*WORK REQUIRED*.
An identical copy of all the entries is the required result.

(SUPPLIED INFORMATION)

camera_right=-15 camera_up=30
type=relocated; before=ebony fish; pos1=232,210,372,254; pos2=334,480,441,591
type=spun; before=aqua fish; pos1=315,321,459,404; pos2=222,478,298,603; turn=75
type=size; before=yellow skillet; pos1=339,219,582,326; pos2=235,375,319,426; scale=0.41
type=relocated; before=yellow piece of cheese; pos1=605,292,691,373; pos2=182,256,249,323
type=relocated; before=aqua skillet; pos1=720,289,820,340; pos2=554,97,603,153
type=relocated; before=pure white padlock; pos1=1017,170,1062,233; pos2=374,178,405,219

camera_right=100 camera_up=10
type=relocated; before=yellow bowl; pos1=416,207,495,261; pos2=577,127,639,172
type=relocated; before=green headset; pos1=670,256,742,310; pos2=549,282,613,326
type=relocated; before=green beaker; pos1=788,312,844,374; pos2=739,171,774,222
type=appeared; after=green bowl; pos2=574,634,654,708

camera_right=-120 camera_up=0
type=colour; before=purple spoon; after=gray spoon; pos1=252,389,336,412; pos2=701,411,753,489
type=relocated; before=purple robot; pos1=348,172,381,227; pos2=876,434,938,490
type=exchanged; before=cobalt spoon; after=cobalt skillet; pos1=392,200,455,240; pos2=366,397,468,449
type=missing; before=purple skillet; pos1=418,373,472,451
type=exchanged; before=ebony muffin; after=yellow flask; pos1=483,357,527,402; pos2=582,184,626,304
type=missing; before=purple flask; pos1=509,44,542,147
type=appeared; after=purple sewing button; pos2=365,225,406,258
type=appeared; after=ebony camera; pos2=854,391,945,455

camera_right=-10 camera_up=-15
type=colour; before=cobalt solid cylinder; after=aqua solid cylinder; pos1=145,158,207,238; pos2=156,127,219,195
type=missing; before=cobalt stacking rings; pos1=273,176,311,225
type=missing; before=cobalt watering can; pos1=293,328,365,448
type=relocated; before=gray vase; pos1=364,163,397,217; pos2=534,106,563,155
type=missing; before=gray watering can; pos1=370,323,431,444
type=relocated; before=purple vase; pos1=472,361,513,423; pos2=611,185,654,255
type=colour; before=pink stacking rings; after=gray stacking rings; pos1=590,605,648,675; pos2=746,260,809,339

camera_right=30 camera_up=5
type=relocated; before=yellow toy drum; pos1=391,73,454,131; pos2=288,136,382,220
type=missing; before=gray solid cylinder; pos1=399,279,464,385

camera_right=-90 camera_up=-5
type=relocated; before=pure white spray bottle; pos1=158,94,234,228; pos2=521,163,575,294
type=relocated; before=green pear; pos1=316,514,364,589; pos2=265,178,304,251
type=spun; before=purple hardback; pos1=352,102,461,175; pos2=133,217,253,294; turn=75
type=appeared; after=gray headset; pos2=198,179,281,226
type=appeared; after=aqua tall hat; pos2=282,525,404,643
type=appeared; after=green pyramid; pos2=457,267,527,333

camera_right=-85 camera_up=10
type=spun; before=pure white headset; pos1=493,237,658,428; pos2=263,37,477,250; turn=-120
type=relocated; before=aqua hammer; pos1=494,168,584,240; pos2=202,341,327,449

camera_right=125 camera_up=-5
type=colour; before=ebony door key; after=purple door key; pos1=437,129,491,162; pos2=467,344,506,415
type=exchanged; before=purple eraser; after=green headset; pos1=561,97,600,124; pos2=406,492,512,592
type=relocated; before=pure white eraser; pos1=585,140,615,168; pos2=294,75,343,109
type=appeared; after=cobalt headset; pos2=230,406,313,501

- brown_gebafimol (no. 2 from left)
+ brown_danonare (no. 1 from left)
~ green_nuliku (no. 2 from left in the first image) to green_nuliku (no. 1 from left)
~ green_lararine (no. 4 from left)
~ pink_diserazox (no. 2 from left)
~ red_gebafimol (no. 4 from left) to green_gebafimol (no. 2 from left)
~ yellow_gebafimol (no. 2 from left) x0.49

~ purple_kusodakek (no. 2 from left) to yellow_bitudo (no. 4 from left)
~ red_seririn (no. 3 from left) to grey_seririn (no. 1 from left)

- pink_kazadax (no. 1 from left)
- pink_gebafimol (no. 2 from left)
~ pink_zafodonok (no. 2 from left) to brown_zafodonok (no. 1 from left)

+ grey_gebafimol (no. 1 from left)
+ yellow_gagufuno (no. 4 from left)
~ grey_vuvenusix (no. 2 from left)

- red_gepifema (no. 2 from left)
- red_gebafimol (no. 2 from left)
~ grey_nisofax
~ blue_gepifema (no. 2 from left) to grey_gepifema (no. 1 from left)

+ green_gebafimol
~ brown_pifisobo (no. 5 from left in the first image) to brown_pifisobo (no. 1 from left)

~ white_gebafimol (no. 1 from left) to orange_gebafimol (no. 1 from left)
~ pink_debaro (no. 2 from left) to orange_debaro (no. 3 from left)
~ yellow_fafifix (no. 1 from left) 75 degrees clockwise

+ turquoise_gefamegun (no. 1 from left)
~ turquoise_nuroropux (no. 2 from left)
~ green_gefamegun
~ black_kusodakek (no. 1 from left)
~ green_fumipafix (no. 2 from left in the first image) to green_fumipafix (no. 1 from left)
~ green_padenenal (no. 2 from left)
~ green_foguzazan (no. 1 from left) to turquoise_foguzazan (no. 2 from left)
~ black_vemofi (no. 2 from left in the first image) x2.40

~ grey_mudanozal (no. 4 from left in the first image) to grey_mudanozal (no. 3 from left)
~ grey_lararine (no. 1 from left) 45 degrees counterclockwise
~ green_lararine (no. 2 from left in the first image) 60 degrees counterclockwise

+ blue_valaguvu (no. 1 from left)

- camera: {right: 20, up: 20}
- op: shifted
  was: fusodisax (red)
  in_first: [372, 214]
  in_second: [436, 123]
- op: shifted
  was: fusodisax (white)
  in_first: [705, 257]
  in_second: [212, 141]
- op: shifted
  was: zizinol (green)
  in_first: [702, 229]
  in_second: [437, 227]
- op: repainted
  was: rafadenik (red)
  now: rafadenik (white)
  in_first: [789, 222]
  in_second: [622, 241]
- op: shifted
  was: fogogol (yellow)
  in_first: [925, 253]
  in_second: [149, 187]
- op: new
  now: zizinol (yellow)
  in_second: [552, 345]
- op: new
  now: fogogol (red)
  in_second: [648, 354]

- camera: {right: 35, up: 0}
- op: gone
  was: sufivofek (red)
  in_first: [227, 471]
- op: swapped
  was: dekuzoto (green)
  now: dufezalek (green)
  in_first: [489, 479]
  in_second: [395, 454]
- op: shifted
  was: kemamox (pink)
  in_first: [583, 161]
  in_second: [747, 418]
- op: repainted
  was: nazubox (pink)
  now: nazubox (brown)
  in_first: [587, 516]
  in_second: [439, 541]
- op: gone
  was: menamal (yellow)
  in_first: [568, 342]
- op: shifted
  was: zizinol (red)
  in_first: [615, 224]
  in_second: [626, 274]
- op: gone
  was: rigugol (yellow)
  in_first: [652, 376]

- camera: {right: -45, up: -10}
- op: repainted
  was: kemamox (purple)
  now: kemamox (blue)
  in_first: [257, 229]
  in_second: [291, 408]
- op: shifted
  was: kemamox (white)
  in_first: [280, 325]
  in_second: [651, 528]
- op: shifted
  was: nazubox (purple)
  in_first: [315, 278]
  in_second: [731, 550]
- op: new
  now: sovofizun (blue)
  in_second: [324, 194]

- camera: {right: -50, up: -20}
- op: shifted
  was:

(End SUPPLIED INFORMATION)

*TASK RESULT*.
camera_right=-15 camera_up=30
type=relocated; before=ebony fish; pos1=232,210,372,254; pos2=334,480,441,591
type=spun; before=aqua fish; pos1=315,321,459,404; pos2=222,478,298,603; turn=75
type=size; before=yellow skillet; pos1=339,219,582,326; pos2=235,375,319,426; scale=0.41
type=relocated; before=yellow piece of cheese; pos1=605,292,691,373; pos2=182,256,249,323
type=relocated; before=aqua skillet; pos1=720,289,820,340; pos2=554,97,603,153
type=relocated; before=pure white padlock; pos1=1017,170,1062,233; pos2=374,178,405,219

camera_right=100 camera_up=10
type=relocated; before=yellow bowl; pos1=416,207,495,261; pos2=577,127,639,172
type=relocated; before=green headset; pos1=670,256,742,310; pos2=549,282,613,326
type=relocated; before=green beaker; pos1=788,312,844,374; pos2=739,171,774,222
type=appeared; after=green bowl; pos2=574,634,654,708

camera_right=-120 camera_up=0
type=colour; before=purple spoon; after=gray spoon; pos1=252,389,336,412; pos2=701,411,753,489
type=relocated; before=purple robot; pos1=348,172,381,227; pos2=876,434,938,490
type=exchanged; before=cobalt spoon; after=cobalt skillet; pos1=392,200,455,240; pos2=366,397,468,449
type=missing; before=purple skillet; pos1=418,373,472,451
type=exchanged; before=ebony muffin; after=yellow flask; pos1=483,357,527,402; pos2=582,184,626,304
type=missing; before=purple flask; pos1=509,44,542,147
type=appeared; after=purple sewing button; pos2=365,225,406,258
type=appeared; after=ebony camera; pos2=854,391,945,455

camera_right=-10 camera_up=-15
type=colour; before=cobalt solid cylinder; after=aqua solid cylinder; pos1=145,158,207,238; pos2=156,127,219,195
type=missing; before=cobalt stacking rings; pos1=273,176,311,225
type=missing; before=cobalt watering can; pos1=293,328,365,448
type=relocated; before=gray vase; pos1=364,163,397,217; pos2=534,106,563,155
type=missing; before=gray watering can; pos1=370,323,431,444
type=relocated; before=purple vase; pos1=472,361,513,423; pos2=611,185,654,255
type=colour; before=pink stacking rings; after=gray stacking rings; pos1=590,605,648,675; pos2=746,260,809,339

camera_right=30 camera_up=5
type=relocated; before=yellow toy drum; pos1=391,73,454,131; pos2=288,136,382,220
type=missing; before=gray solid cylinder; pos1=399,279,464,385

camera_right=-90 camera_up=-5
type=relocated; before=pure white spray bottle; pos1=158,94,234,228; pos2=521,163,575,294
type=relocated; before=green pear; pos1=316,514,364,589; pos2=265,178,304,251
type=spun; before=purple hardback; pos1=352,102,461,175; pos2=133,217,253,294; turn=75
type=appeared; after=gray headset; pos2=198,179,281,226
type=appeared; after=aqua tall hat; pos2=282,525,404,643
type=appeared; after=green pyramid; pos2=457,267,527,333

camera_right=-85 camera_up=10
type=spun; before=pure white headset; pos1=493,237,658,428; pos2=263,37,477,250; turn=-120
type=relocated; before=aqua hammer; pos1=494,168,584,240; pos2=202,341,327,449

camera_right=125 camera_up=-5
type=colour; before=ebony door key; after=purple door key; pos1=437,129,491,162; pos2=467,344,506,415
type=exchanged; before=purple eraser; after=green headset; pos1=561,97,600,124; pos2=406,492,512,592
type=relocated; before=pure white eraser; pos1=585,140,615,168; pos2=294,75,343,109
type=appeared; after=cobalt headset; pos2=230,406,313,501

- brown_gebafimol (no. 2 from left)
+ brown_danonare (no. 1 from left)
~ green_nuliku (no. 2 from left in the first image) to green_nuliku (no. 1 from left)
~ green_lararine (no. 4 from left)
~ pink_diserazox (no. 2 from left)
~ red_gebafimol (no. 4 from left) to green_gebafimol (no. 2 from left)
~ yellow_gebafimol (no. 2 from left) x0.49

~ purple_kusodakek (no. 2 from left) to yellow_bitudo (no. 4 from left)
~ red_seririn (no. 3 from left) to grey_seririn (no. 1 from left)

- pink_kazadax (no. 1 from left)
- pink_gebafimol (no. 2 from left)
~ pink_zafodonok (no. 2 from left) to brown_zafodonok (no. 1 from left)

+ grey_gebafimol (no. 1 from left)
+ yellow_gagufuno (no. 4 from left)
~ grey_vuvenusix (no. 2 from left)

- red_gepifema (no. 2 from left)
- red_gebafimol (no. 2 from left)
~ grey_nisofax
~ blue_gepifema (no. 2 from left) to grey_gepifema (no. 1 from left)

+ green_gebafimol
~ brown_pifisobo (no. 5 from left in the first image) to brown_pifisobo (no. 1 from left)

~ white_gebafimol (no. 1 from left) to orange_gebafimol (no. 1 from left)
~ pink_debaro (no. 2 from left) to orange_debaro (no. 3 from left)
~ yellow_fafifix (no. 1 from left) 75 degrees clockwise

+ turquoise_gefamegun (no. 1 from left)
~ turquoise_nuroropux (no. 2 from left)
~ green_gefamegun
~ black_kusodakek (no. 1 from left)
~ green_fumipafix (no. 2 from left in the first image) to green_fumipafix (no. 1 from left)
~ green_padenenal (no. 2 from left)
~ green_foguzazan (no. 1 from left) to turquoise_foguzazan (no. 2 from left)
~ black_vemofi (no. 2 from left in the first image) x2.40

~ grey_mudanozal (no. 4 from left in the first image) to grey_mudanozal (no. 3 from left)
~ grey_lararine (no. 1 from left) 45 degrees counterclockwise
~ green_lararine (no. 2 from left in the first image) 60 degrees counterclockwise

+ blue_valaguvu (no. 1 from left)

- camera: {right: 20, up: 20}
- op: shifted
  was: fusodisax (red)
  in_first: [372, 214]
  in_second: [436, 123]
- op: shifted
  was: fusodisax (white)
  in_first: [705, 257]
  in_second: [212, 141]
- op: shifted
  was: zizinol (green)
  in_first: [702, 229]
  in_second: [437, 227]
- op: repainted
  was: rafadenik (red)
  now: rafadenik (white)
  in_first: [789, 222]
  in_second: [622, 241]
- op: shifted
  was: fogogol (yellow)
  in_first: [925, 253]
  in_second: [149, 187]
- op: new
  now: zizinol (yellow)
  in_second: [552, 345]
- op: new
  now: fogogol (red)
  in_second: [648, 354]

- camera: {right: 35, up: 0}
- op: gone
  was: sufivofek (red)
  in_first: [227, 471]
- op: swapped
  was: dekuzoto (green)
  now: dufezalek (green)
  in_first: [489, 479]
  in_second: [395, 454]
- op: shifted
  was: kemamox (pink)
  in_first: [583, 161]
  in_second: [747, 418]
- op: repainted
  was: nazubox (pink)
  now: nazubox (brown)
  in_first: [587, 516]
  in_second: [439, 541]
- op: gone
  was: menamal (yellow)
  in_first: [568, 342]
- op: shifted
  was: zizinol (red)
  in_first: [615, 224]
  in_second: [626, 274]
- op: gone
  was: rigugol (yellow)
  in_first: [652, 376]

- camera: {right: -45, up: -10}
- op: repainted
  was: kemamox (purple)
  now: kemamox (blue)
  in_first: [257, 229]
  in_second: [291, 408]
- op: shifted
  was: kemamox (white)
  in_first: [280, 325]
  in_second: [651, 528]
- op: shifted
  was: nazubox (purple)
  in_first: [315, 278]
  in_second: [731, 550]
- op: new
  now: sovofizun (blue)
  in_second: [324, 194]

- camera: {right: -50, up: -20}
- op: shifted
  was:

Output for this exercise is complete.